> [WHAT YOU WILL DO]: Please print the entries below exactly, from the line with "IC1 pin in-: SUM -> VX" through the line with "TR3: NMOS (G", including both of those lines and leaving out all others.

> [Change detection data]:
--- START ---

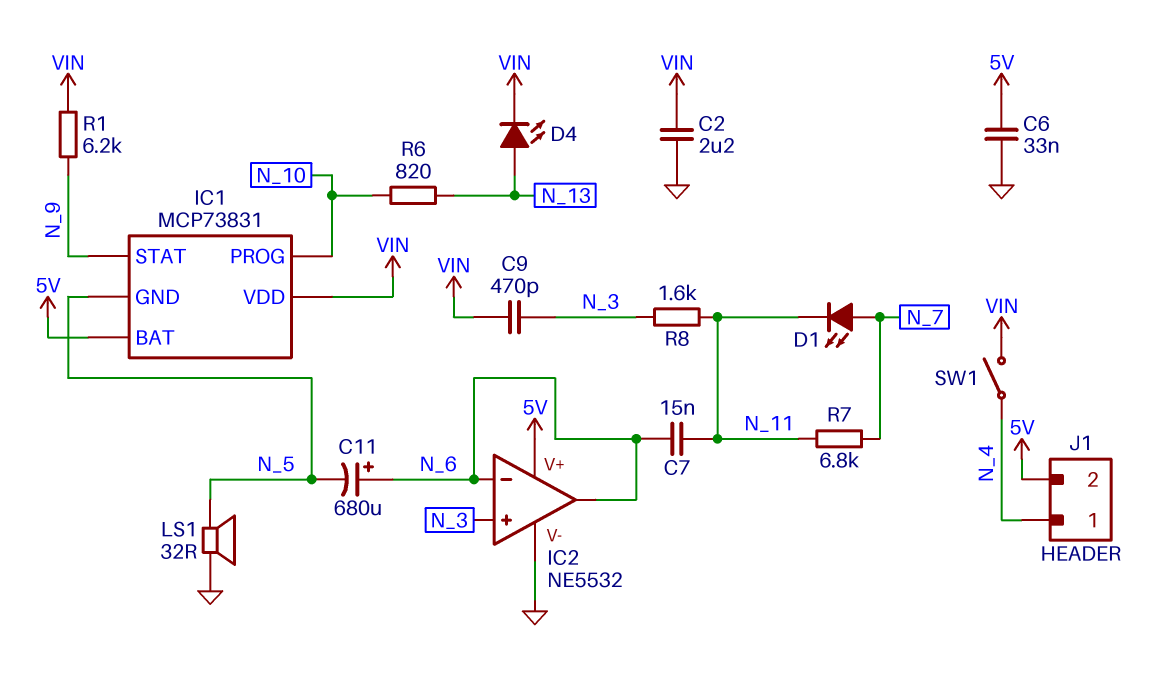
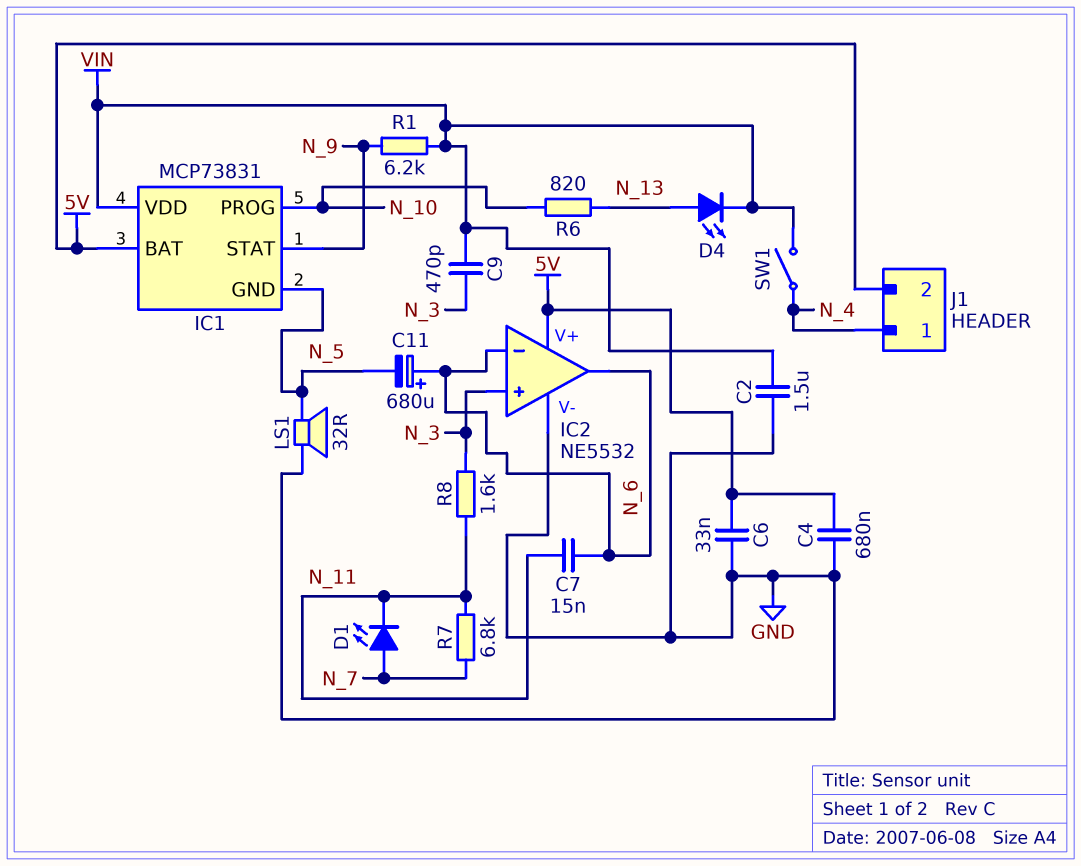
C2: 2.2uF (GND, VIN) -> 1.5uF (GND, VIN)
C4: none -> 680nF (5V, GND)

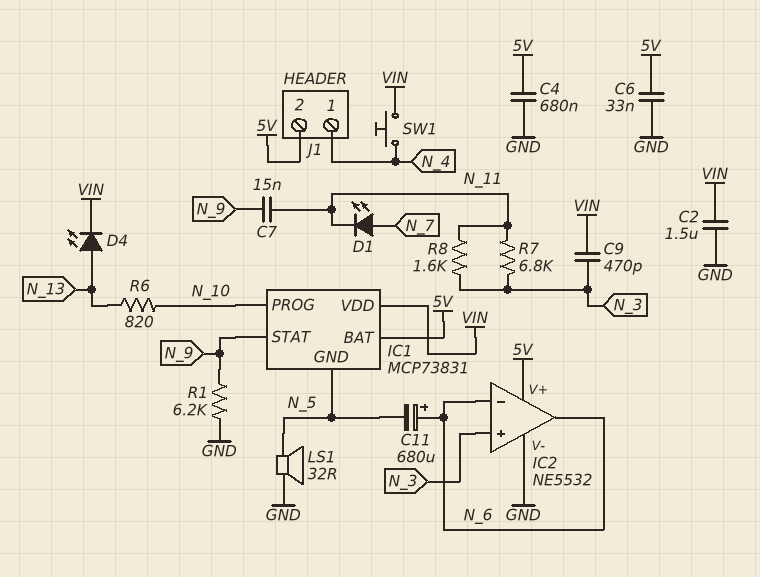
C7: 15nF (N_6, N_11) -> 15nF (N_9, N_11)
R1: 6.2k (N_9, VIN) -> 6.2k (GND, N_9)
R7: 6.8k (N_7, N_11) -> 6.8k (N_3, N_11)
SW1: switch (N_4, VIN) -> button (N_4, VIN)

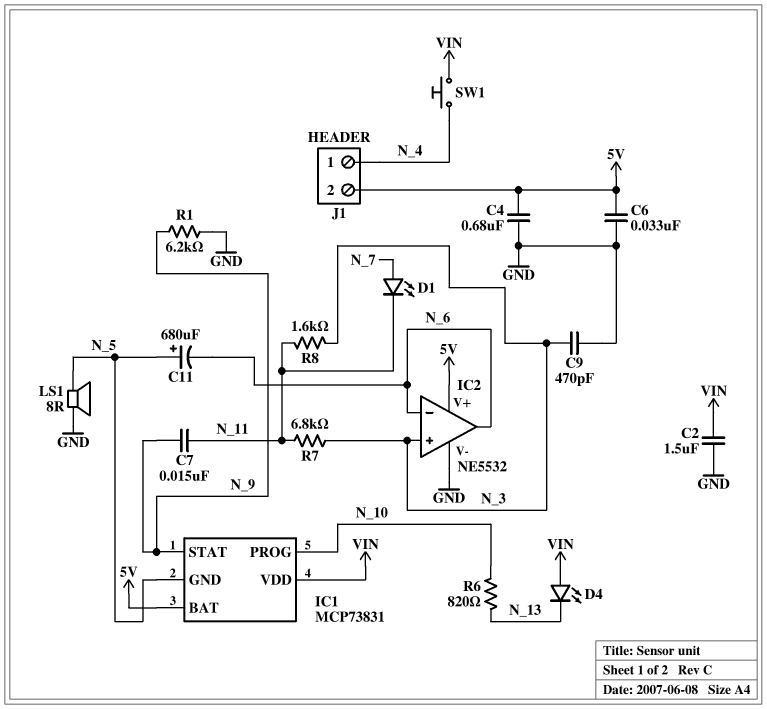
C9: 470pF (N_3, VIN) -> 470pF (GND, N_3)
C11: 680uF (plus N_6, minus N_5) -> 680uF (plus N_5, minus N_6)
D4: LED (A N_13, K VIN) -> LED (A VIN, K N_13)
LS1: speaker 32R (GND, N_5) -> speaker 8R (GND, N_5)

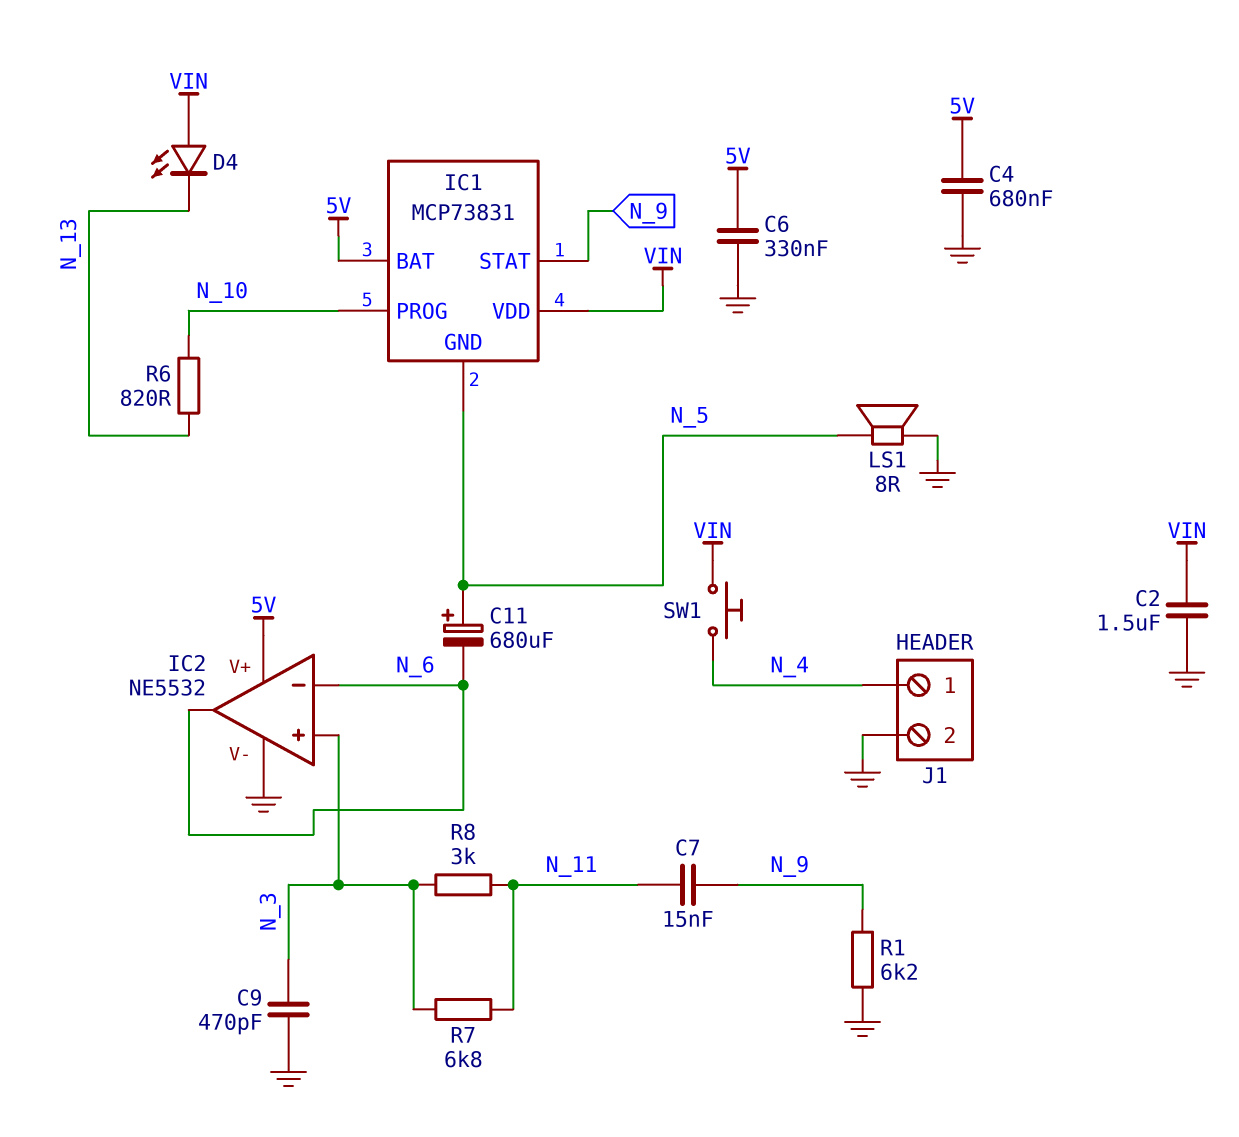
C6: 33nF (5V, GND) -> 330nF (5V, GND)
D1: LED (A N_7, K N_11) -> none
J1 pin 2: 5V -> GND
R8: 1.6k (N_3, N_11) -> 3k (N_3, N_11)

--- END ---
--- START ---

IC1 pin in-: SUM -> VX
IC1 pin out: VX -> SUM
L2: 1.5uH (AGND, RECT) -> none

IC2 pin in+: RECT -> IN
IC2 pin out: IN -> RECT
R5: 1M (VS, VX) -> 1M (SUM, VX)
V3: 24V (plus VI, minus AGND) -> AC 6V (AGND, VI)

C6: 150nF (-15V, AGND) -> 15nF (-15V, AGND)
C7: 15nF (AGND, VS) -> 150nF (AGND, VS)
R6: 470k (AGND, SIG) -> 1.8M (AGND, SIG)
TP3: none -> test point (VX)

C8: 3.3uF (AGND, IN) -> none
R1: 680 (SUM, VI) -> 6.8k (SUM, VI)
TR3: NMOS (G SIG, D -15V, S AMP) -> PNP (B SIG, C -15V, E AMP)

--- END ---
--- START ---

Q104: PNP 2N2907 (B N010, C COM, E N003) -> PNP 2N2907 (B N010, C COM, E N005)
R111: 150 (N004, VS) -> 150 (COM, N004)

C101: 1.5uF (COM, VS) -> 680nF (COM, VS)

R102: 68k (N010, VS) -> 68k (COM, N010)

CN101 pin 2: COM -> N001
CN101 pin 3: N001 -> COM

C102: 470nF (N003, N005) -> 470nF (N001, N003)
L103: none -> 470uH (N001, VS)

--- END ---

> [WRITTEN REPLY]:
IC1 pin in-: SUM -> VX
IC1 pin out: VX -> SUM
L2: 1.5uH (AGND, RECT) -> none

IC2 pin in+: RECT -> IN
IC2 pin out: IN -> RECT
R5: 1M (VS, VX) -> 1M (SUM, VX)
V3: 24V (plus VI, minus AGND) -> AC 6V (AGND, VI)

C6: 150nF (-15V, AGND) -> 15nF (-15V, AGND)
C7: 15nF (AGND, VS) -> 150nF (AGND, VS)
R6: 470k (AGND, SIG) -> 1.8M (AGND, SIG)
TP3: none -> test point (VX)

C8: 3.3uF (AGND, IN) -> none
R1: 680 (SUM, VI) -> 6.8k (SUM, VI)
TR3: NMOS (G SIG, D -15V, S AMP) -> PNP (B SIG, C -15V, E AMP)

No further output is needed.